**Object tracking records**
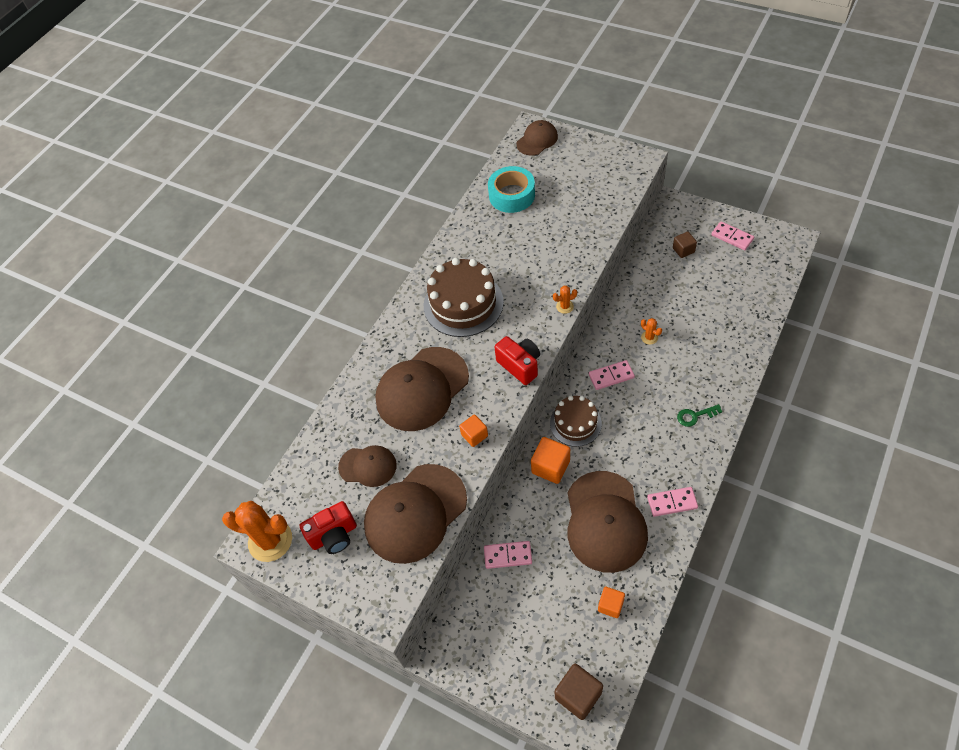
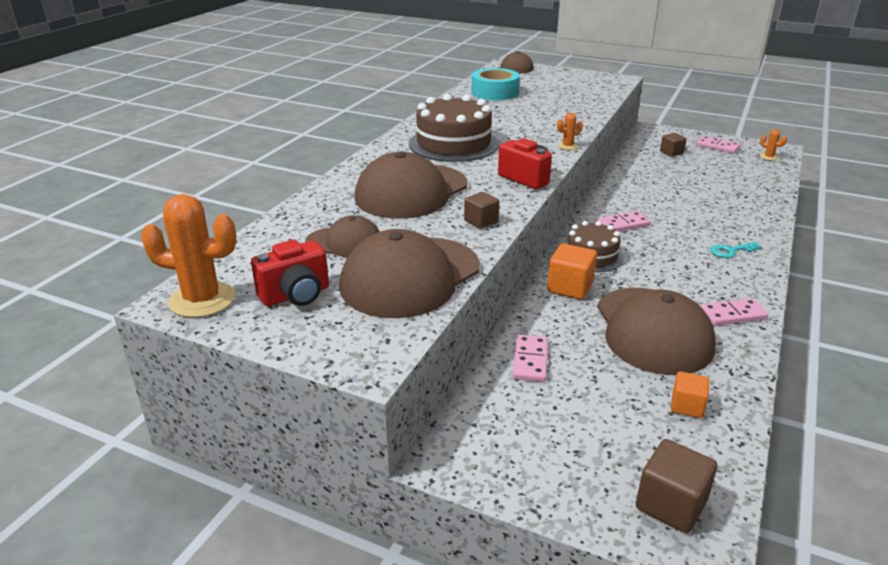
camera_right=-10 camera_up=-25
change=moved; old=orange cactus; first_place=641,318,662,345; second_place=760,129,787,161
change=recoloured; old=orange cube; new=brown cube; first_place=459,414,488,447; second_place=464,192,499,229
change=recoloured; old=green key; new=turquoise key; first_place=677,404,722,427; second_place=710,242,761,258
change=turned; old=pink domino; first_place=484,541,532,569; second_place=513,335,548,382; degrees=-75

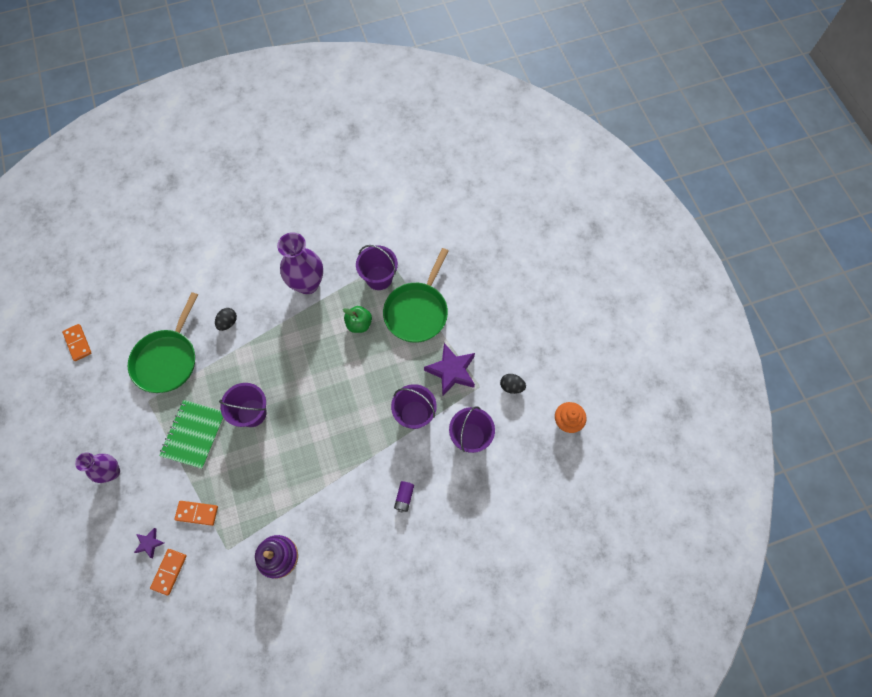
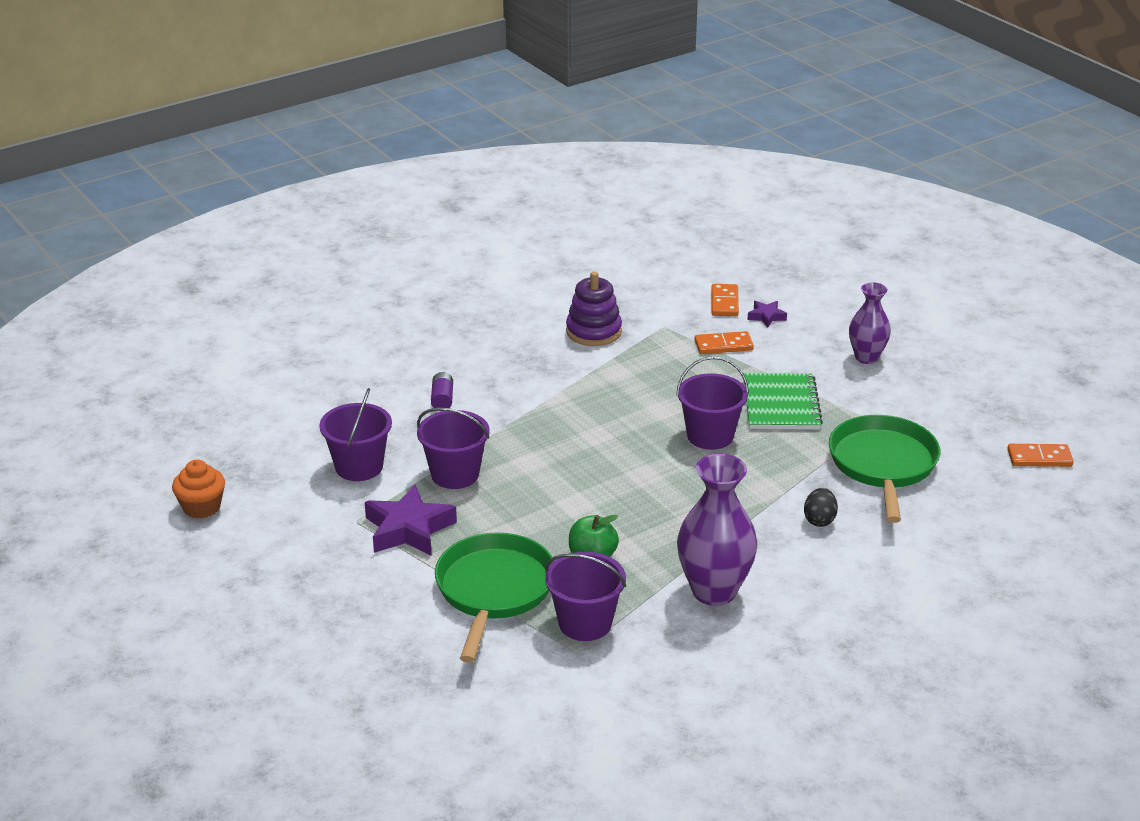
camera_right=165 camera_up=-35
change=removed; old=black egg; first_place=500,374,526,394
change=turned; old=orange domino; first_place=62,324,92,361; second_place=1007,444,1074,467; degrees=-45

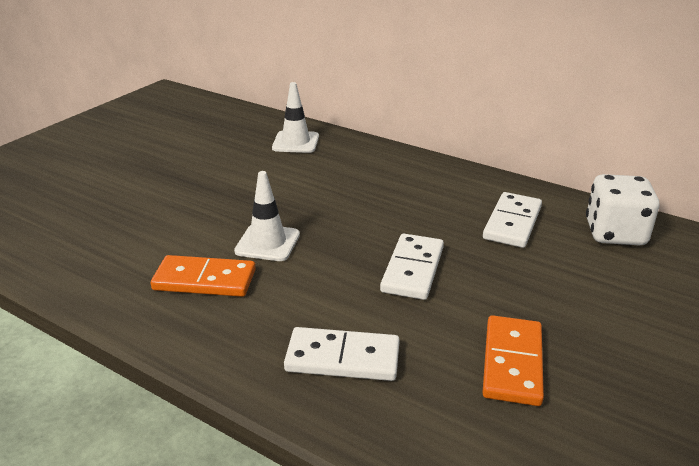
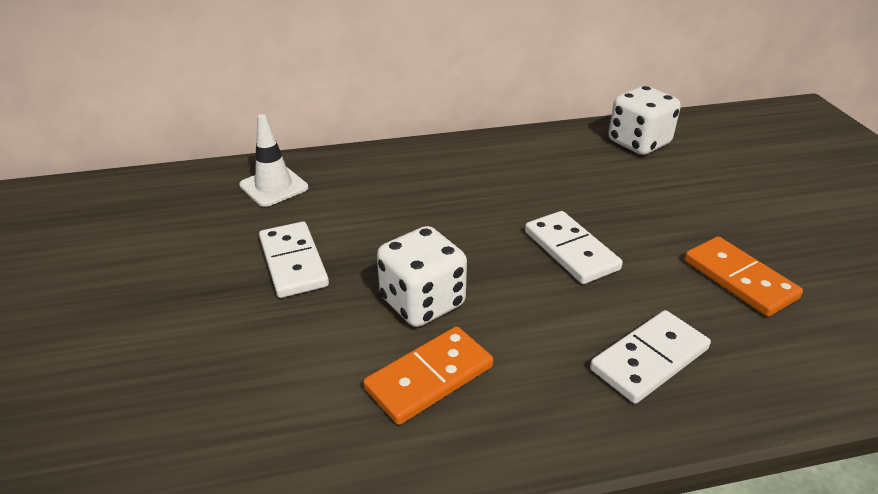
camera_right=-45 camera_up=5
change=moved; old=white domino; first_place=483,192,542,248; second_place=259,221,329,298
change=replaced; old=white traffic cone; new=white dice; first_place=234,171,300,261; second_place=377,226,467,327

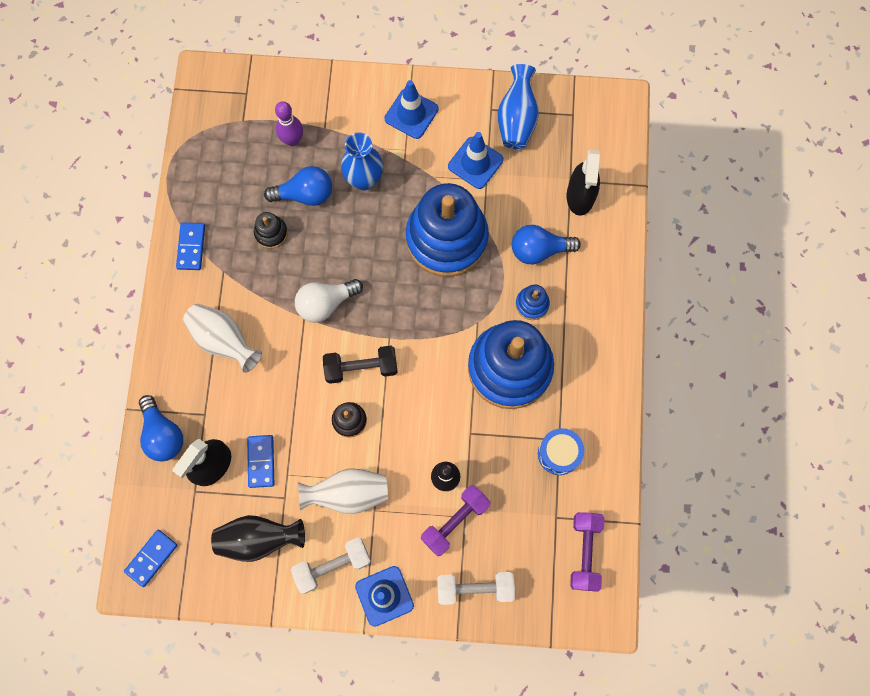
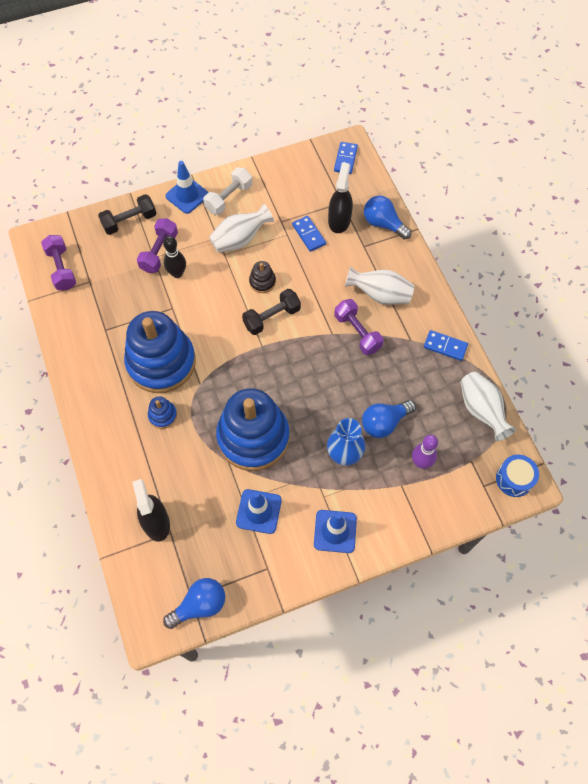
camera_right=155 camera_up=-10
change=removed; old=black vase; first_place=211,515,305,562
change=removed; old=black stacking toy; first_place=254,212,288,249
change=removed; old=white light bulb; first_place=295,279,363,323
change=removed; old=blue vase; first_place=498,64,539,149
change=added; new=purple dumbbell; second_place=334,299,384,355
change=added; new=white vase; second_place=460,372,516,441
change=moved; old=blue light bulb; first_place=512,225,581,264; second_place=163,578,225,629
change=moved; old=blue drum; first_place=538,428,584,475; second_place=496,454,539,497
change=recoloured; old=white dumbbell; new=black dumbbell; first_place=437,572,515,605; second_place=98,194,156,235
change=turned; old=blue domino; first_place=176,222,205,270; second_place=424,330,468,361; degrees=-45

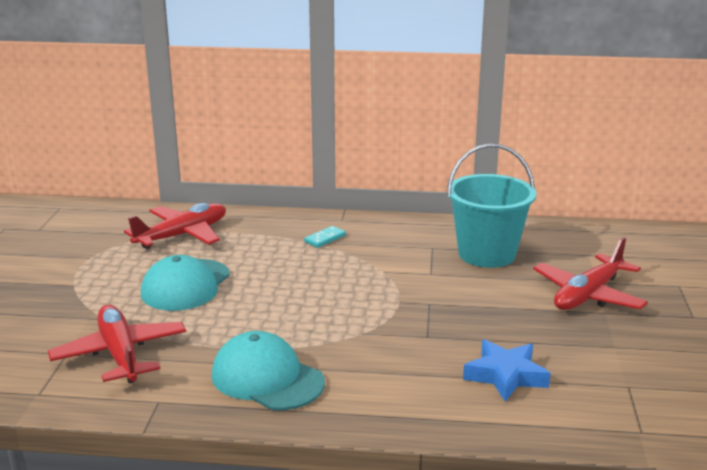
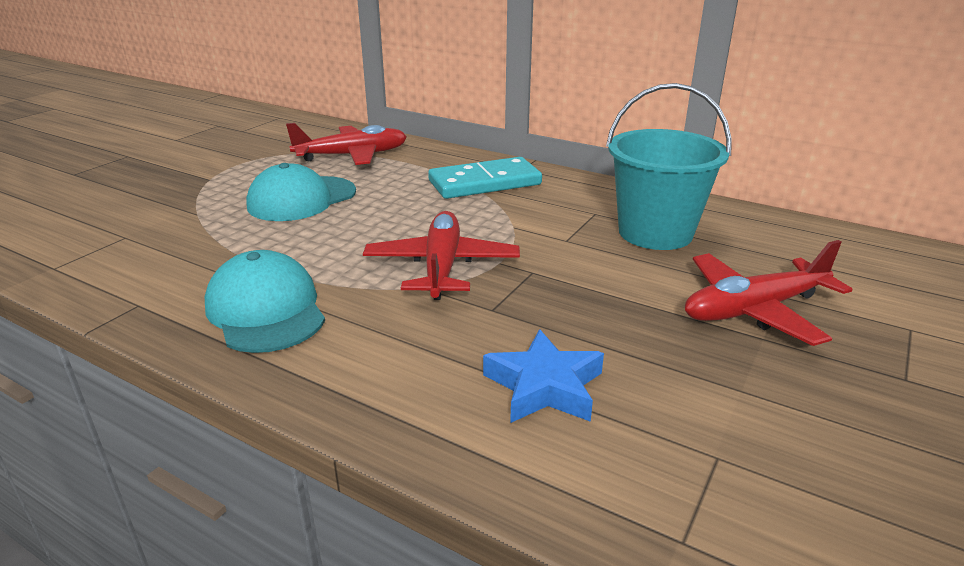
camera_right=25 camera_up=5
change=moved; old=red plane; first_place=48,305,186,383; second_place=363,211,520,300
change=resized; old=turquoise domino; first_place=304,226,346,248; second_place=428,157,542,199; factor=2.26

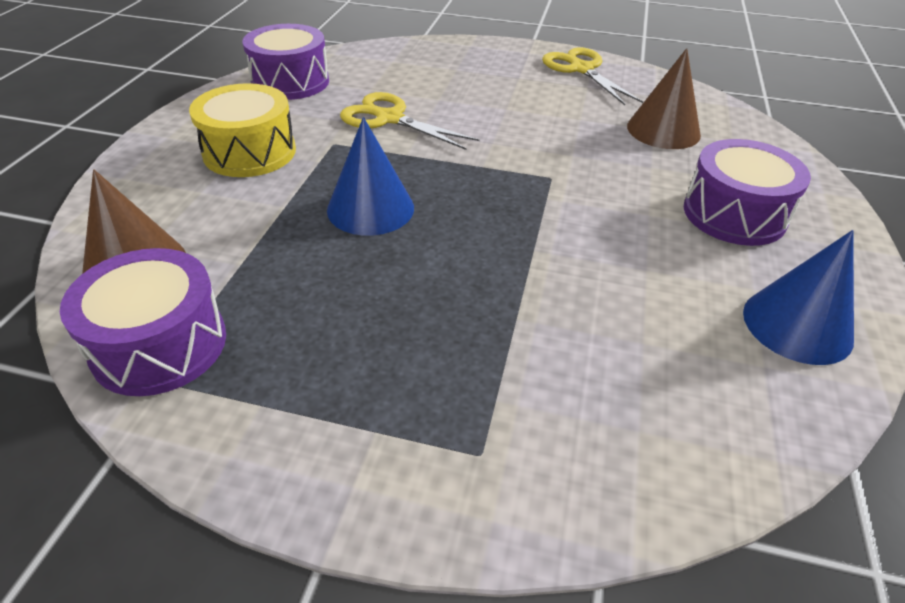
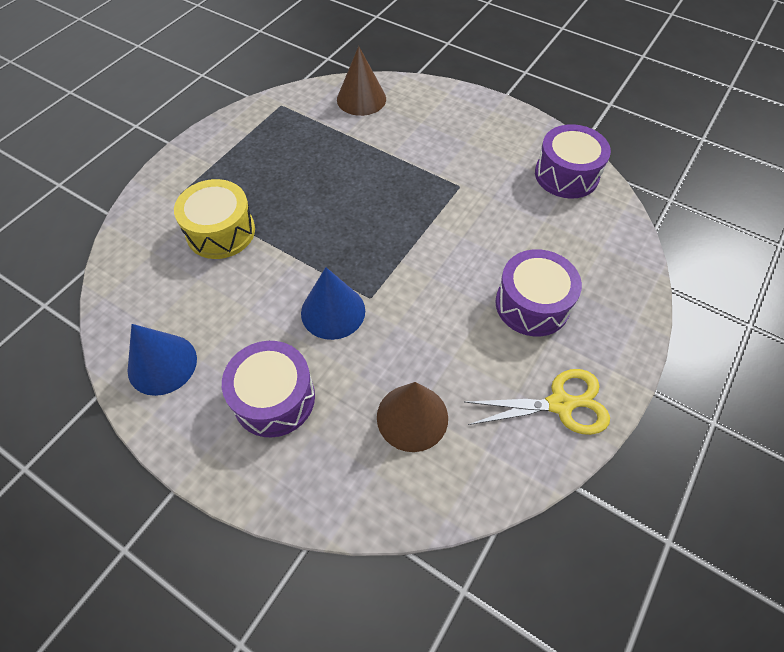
camera_right=110 camera_up=15
change=removed; old=yellow scissors; first_place=340,92,480,150
change=moved; old=purple drum; first_place=60,248,226,396; second_place=496,249,582,336
change=moved; old=yellow drum; first_place=189,83,296,177; second_place=174,179,255,259
change=moved; old=blue cone; first_place=327,117,414,236; second_place=301,267,365,340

**WORK TASK**
Omit every picture, then repeat the remaining data exactly as it appears above.

**TASK RESULT**
camera_right=-10 camera_up=-25
change=moved; old=orange cactus; first_place=641,318,662,345; second_place=760,129,787,161
change=recoloured; old=orange cube; new=brown cube; first_place=459,414,488,447; second_place=464,192,499,229
change=recoloured; old=green key; new=turquoise key; first_place=677,404,722,427; second_place=710,242,761,258
change=turned; old=pink domino; first_place=484,541,532,569; second_place=513,335,548,382; degrees=-75

camera_right=165 camera_up=-35
change=removed; old=black egg; first_place=500,374,526,394
change=turned; old=orange domino; first_place=62,324,92,361; second_place=1007,444,1074,467; degrees=-45

camera_right=-45 camera_up=5
change=moved; old=white domino; first_place=483,192,542,248; second_place=259,221,329,298
change=replaced; old=white traffic cone; new=white dice; first_place=234,171,300,261; second_place=377,226,467,327

camera_right=155 camera_up=-10
change=removed; old=black vase; first_place=211,515,305,562
change=removed; old=black stacking toy; first_place=254,212,288,249
change=removed; old=white light bulb; first_place=295,279,363,323
change=removed; old=blue vase; first_place=498,64,539,149
change=added; new=purple dumbbell; second_place=334,299,384,355
change=added; new=white vase; second_place=460,372,516,441
change=moved; old=blue light bulb; first_place=512,225,581,264; second_place=163,578,225,629
change=moved; old=blue drum; first_place=538,428,584,475; second_place=496,454,539,497
change=recoloured; old=white dumbbell; new=black dumbbell; first_place=437,572,515,605; second_place=98,194,156,235
change=turned; old=blue domino; first_place=176,222,205,270; second_place=424,330,468,361; degrees=-45

camera_right=25 camera_up=5
change=moved; old=red plane; first_place=48,305,186,383; second_place=363,211,520,300
change=resized; old=turquoise domino; first_place=304,226,346,248; second_place=428,157,542,199; factor=2.26

camera_right=110 camera_up=15
change=removed; old=yellow scissors; first_place=340,92,480,150
change=moved; old=purple drum; first_place=60,248,226,396; second_place=496,249,582,336
change=moved; old=yellow drum; first_place=189,83,296,177; second_place=174,179,255,259
change=moved; old=blue cone; first_place=327,117,414,236; second_place=301,267,365,340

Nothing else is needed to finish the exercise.